» PROBLEM: Convert every line of the listing below into a JSON list of strings, with one string per line and blank lines omitted.

» ENTRIES:

>> start

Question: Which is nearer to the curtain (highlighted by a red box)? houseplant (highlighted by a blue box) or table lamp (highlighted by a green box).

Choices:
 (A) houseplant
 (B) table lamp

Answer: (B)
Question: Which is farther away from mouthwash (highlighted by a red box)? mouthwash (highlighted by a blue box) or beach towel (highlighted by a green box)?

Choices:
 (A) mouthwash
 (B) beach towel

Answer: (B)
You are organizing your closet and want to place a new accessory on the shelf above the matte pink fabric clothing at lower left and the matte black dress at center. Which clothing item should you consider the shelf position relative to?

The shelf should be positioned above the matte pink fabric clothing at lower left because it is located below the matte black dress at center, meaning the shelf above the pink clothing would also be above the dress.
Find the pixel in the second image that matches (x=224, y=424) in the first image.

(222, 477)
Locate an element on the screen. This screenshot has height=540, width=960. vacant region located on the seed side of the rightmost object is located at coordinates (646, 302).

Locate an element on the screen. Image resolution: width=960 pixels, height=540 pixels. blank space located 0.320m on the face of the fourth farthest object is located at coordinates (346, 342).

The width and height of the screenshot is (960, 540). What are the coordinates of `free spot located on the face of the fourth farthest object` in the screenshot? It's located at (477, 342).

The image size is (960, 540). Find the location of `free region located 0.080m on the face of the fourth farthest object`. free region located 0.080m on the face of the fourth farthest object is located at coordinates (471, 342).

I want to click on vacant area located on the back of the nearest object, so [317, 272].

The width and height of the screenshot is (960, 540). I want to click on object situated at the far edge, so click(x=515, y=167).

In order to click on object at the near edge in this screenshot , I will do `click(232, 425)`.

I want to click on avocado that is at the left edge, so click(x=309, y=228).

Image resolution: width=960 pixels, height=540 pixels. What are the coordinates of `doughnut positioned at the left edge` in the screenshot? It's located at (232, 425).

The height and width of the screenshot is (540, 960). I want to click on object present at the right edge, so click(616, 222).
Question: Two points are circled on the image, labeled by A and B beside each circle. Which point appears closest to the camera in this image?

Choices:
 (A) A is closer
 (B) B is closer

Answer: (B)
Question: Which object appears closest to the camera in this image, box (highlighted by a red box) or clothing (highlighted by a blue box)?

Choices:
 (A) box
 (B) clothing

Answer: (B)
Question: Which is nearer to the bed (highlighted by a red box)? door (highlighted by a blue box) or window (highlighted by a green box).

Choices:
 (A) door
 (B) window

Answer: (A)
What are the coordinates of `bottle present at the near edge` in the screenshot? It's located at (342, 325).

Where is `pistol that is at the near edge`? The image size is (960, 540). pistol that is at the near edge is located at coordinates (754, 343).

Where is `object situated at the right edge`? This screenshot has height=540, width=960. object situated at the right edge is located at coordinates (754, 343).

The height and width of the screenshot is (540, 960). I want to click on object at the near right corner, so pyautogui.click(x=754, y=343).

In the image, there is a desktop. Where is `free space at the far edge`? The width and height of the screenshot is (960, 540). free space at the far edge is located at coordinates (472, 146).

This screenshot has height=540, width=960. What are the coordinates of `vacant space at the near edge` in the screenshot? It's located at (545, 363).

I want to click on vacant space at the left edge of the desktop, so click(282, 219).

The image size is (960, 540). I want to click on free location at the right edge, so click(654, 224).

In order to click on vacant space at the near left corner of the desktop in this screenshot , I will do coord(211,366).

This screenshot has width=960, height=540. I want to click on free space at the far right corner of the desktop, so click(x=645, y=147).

>> end

» THE COMPLETED TASK:
[
  "Question: Which is nearer to the curtain (highlighted by a red box)? houseplant (highlighted by a blue box) or table lamp (highlighted by a green box).",
  "Choices:",
  " (A) houseplant",
  " (B) table lamp",
  "Answer: (B)",
  "Question: Which is farther away from mouthwash (highlighted by a red box)? mouthwash (highlighted by a blue box) or beach towel (highlighted by a green box)?",
  "Choices:",
  " (A) mouthwash",
  " (B) beach towel",
  "Answer: (B)",
  "You are organizing your closet and want to place a new accessory on the shelf above the matte pink fabric clothing at lower left and the matte black dress at center. Which clothing item should you consider the shelf position relative to?",
  "The shelf should be positioned above the matte pink fabric clothing at lower left because it is located below the matte black dress at center, meaning the shelf above the pink clothing would also be above the dress.",
  "Find the pixel in the second image that matches (x=224, y=424) in the first image.",
  "(222, 477)",
  "Locate an element on the screen. This screenshot has height=540, width=960. vacant region located on the seed side of the rightmost object is located at coordinates (646, 302).",
  "Locate an element on the screen. Image resolution: width=960 pixels, height=540 pixels. blank space located 0.320m on the face of the fourth farthest object is located at coordinates (346, 342).",
  "The width and height of the screenshot is (960, 540). What are the coordinates of `free spot located on the face of the fourth farthest object` in the screenshot? It's located at (477, 342).",
  "The image size is (960, 540). Find the location of `free region located 0.080m on the face of the fourth farthest object`. free region located 0.080m on the face of the fourth farthest object is located at coordinates (471, 342).",
  "I want to click on vacant area located on the back of the nearest object, so [317, 272].",
  "The width and height of the screenshot is (960, 540). I want to click on object situated at the far edge, so click(x=515, y=167).",
  "In order to click on object at the near edge in this screenshot , I will do `click(232, 425)`.",
  "I want to click on avocado that is at the left edge, so click(x=309, y=228).",
  "Image resolution: width=960 pixels, height=540 pixels. What are the coordinates of `doughnut positioned at the left edge` in the screenshot? It's located at (232, 425).",
  "The height and width of the screenshot is (540, 960). I want to click on object present at the right edge, so click(616, 222).",
  "Question: Two points are circled on the image, labeled by A and B beside each circle. Which point appears closest to the camera in this image?",
  "Choices:",
  " (A) A is closer",
  " (B) B is closer",
  "Answer: (B)",
  "Question: Which object appears closest to the camera in this image, box (highlighted by a red box) or clothing (highlighted by a blue box)?",
  "Choices:",
  " (A) box",
  " (B) clothing",
  "Answer: (B)",
  "Question: Which is nearer to the bed (highlighted by a red box)? door (highlighted by a blue box) or window (highlighted by a green box).",
  "Choices:",
  " (A) door",
  " (B) window",
  "Answer: (A)",
  "What are the coordinates of `bottle present at the near edge` in the screenshot? It's located at (342, 325).",
  "Where is `pistol that is at the near edge`? The image size is (960, 540). pistol that is at the near edge is located at coordinates (754, 343).",
  "Where is `object situated at the right edge`? This screenshot has height=540, width=960. object situated at the right edge is located at coordinates (754, 343).",
  "The height and width of the screenshot is (540, 960). I want to click on object at the near right corner, so pyautogui.click(x=754, y=343).",
  "In the image, there is a desktop. Where is `free space at the far edge`? The width and height of the screenshot is (960, 540). free space at the far edge is located at coordinates (472, 146).",
  "This screenshot has height=540, width=960. What are the coordinates of `vacant space at the near edge` in the screenshot? It's located at (545, 363).",
  "I want to click on vacant space at the left edge of the desktop, so click(282, 219).",
  "The image size is (960, 540). I want to click on free location at the right edge, so click(654, 224).",
  "In order to click on vacant space at the near left corner of the desktop in this screenshot , I will do coord(211,366).",
  "This screenshot has width=960, height=540. I want to click on free space at the far right corner of the desktop, so click(x=645, y=147)."
]